● **RECORDS TO USE**:

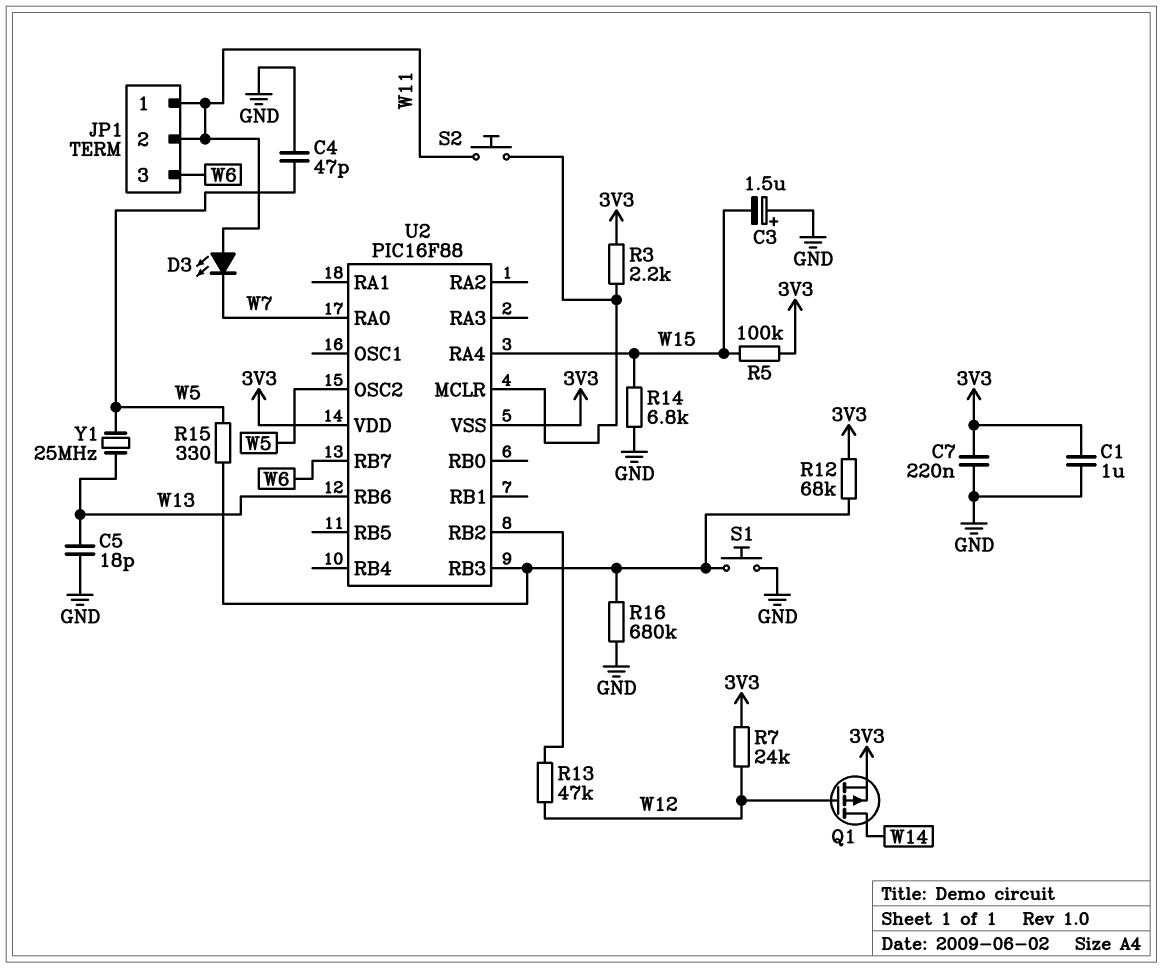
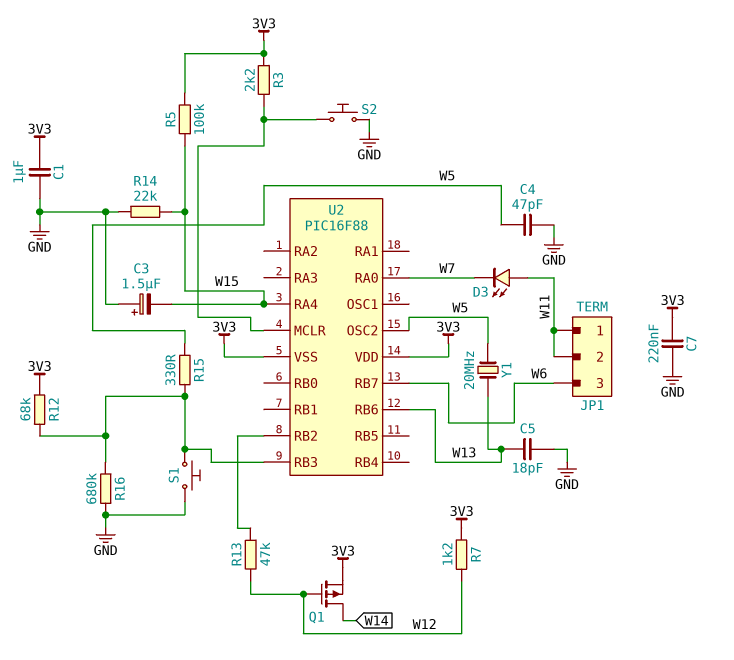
R7: 24k (3V3, W12) -> 1.2k (3V3, W12)
R14: 6.8k (GND, W15) -> 22k (GND, W15)
S2: button (U2/MCLR, W11) -> button (GND, U2/MCLR)
Y1: 25MHz (W5, W13) -> 20MHz (W5, W13)

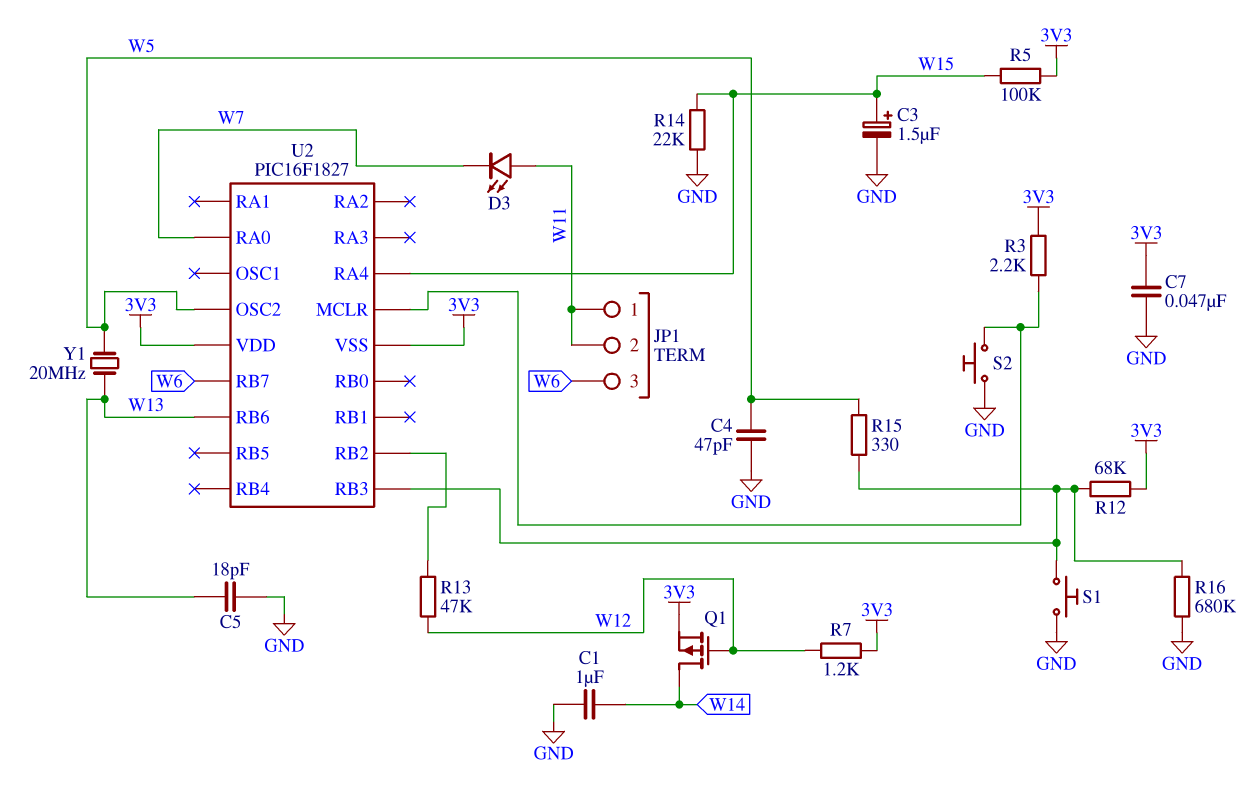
C1: 1uF (3V3, GND) -> 1uF (GND, W14)
C3: 1.5uF (plus GND, minus W15) -> 1.5uF (plus W15, minus GND)
C7: 220nF (3V3, GND) -> 47nF (3V3, GND)
U2: PIC16F88 -> PIC16F1827

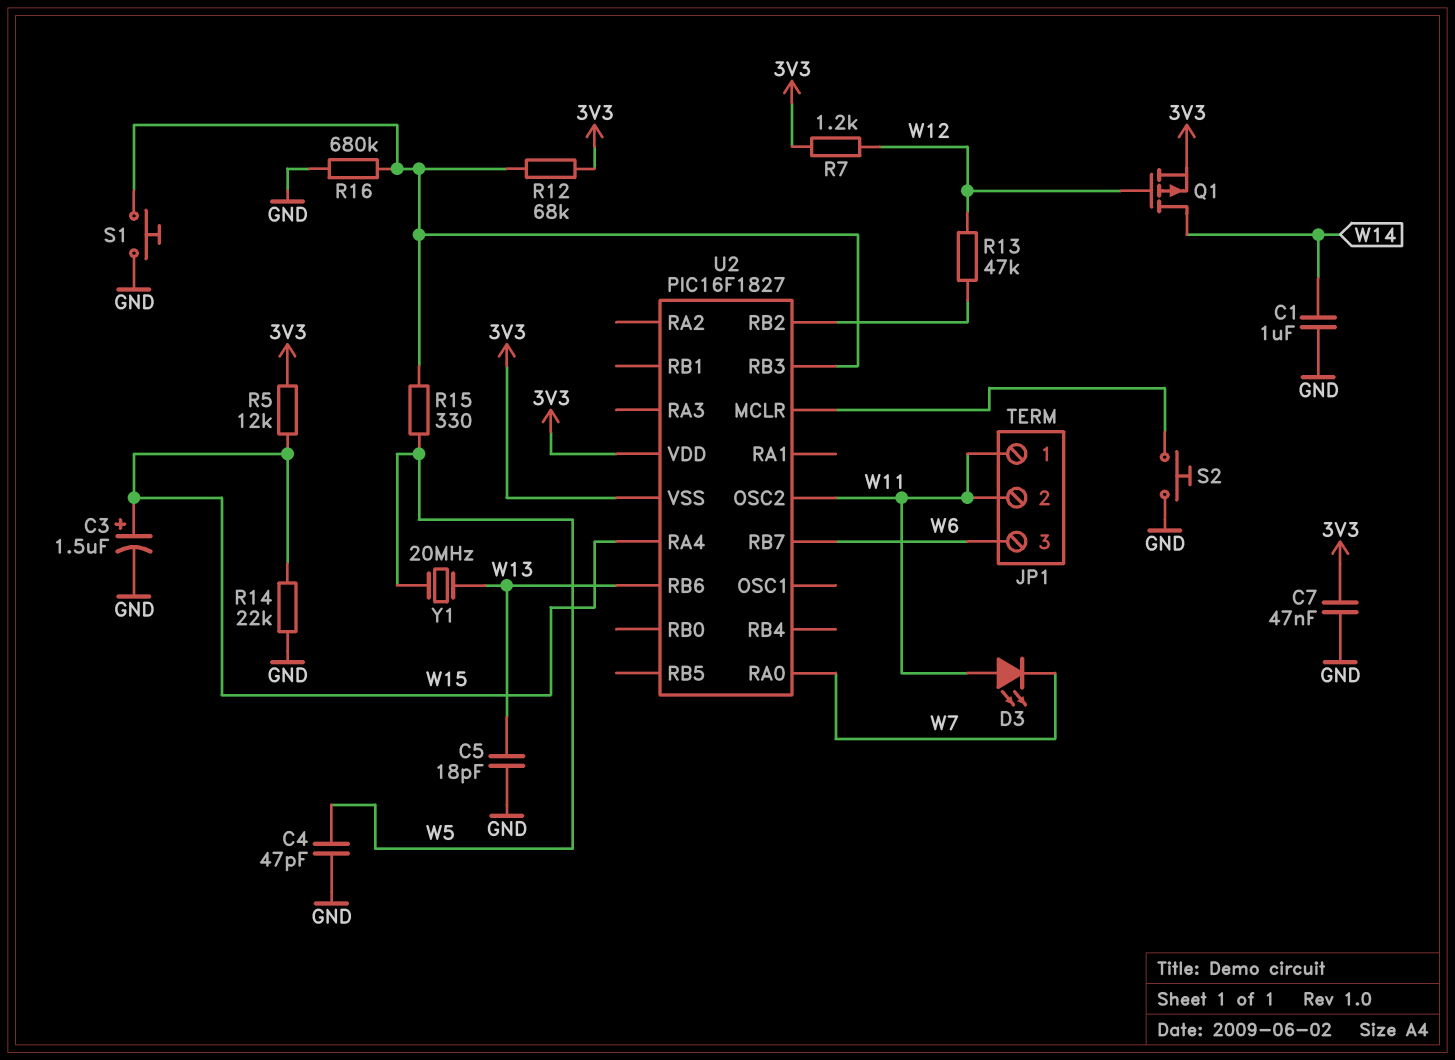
R3: 2.2k (3V3, U2/MCLR) -> none
R5: 100k (3V3, W15) -> 12k (3V3, W15)
U2 pin OSC2: W5 -> W11

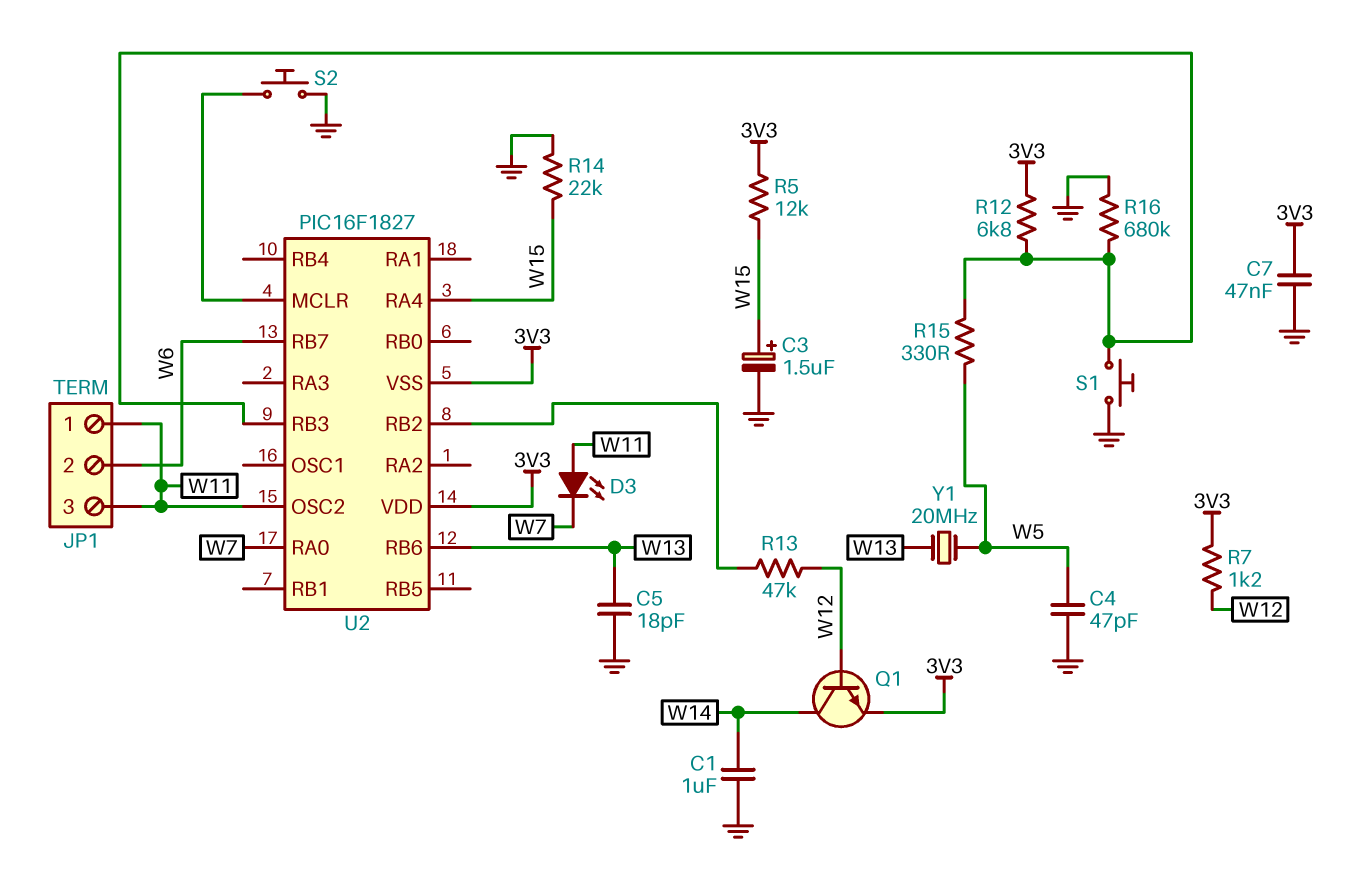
JP1 pin 2: W11 -> W6
JP1 pin 3: W6 -> W11
Q1: PMOS (G W12, D W14, S 3V3) -> NPN (B W12, C W14, E 3V3)
R12: 68k (3V3, U2/RB3) -> 6.8k (3V3, U2/RB3)

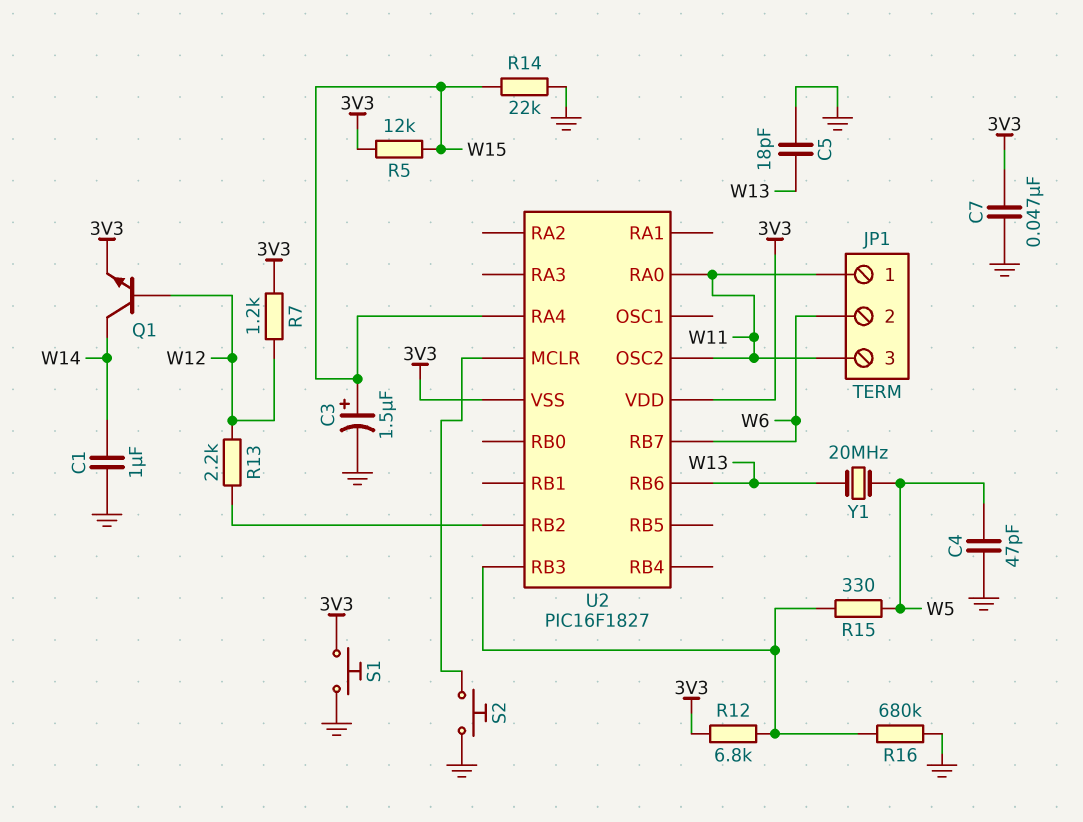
D3: LED (A W11, K W7) -> none
R13: 47k (U2/RB2, W12) -> 2.2k (U2/RB2, W12)
S1: button (GND, U2/RB3) -> button (3V3, GND)
U2 pin RA0: W7 -> W11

● **EXERCISE OBJECTIVE**: Strip out the images, then output the records above word for word.

● **SOLUTION TO THIS EXERCISE**:
R7: 24k (3V3, W12) -> 1.2k (3V3, W12)
R14: 6.8k (GND, W15) -> 22k (GND, W15)
S2: button (U2/MCLR, W11) -> button (GND, U2/MCLR)
Y1: 25MHz (W5, W13) -> 20MHz (W5, W13)

C1: 1uF (3V3, GND) -> 1uF (GND, W14)
C3: 1.5uF (plus GND, minus W15) -> 1.5uF (plus W15, minus GND)
C7: 220nF (3V3, GND) -> 47nF (3V3, GND)
U2: PIC16F88 -> PIC16F1827

R3: 2.2k (3V3, U2/MCLR) -> none
R5: 100k (3V3, W15) -> 12k (3V3, W15)
U2 pin OSC2: W5 -> W11

JP1 pin 2: W11 -> W6
JP1 pin 3: W6 -> W11
Q1: PMOS (G W12, D W14, S 3V3) -> NPN (B W12, C W14, E 3V3)
R12: 68k (3V3, U2/RB3) -> 6.8k (3V3, U2/RB3)

D3: LED (A W11, K W7) -> none
R13: 47k (U2/RB2, W12) -> 2.2k (U2/RB2, W12)
S1: button (GND, U2/RB3) -> button (3V3, GND)
U2 pin RA0: W7 -> W11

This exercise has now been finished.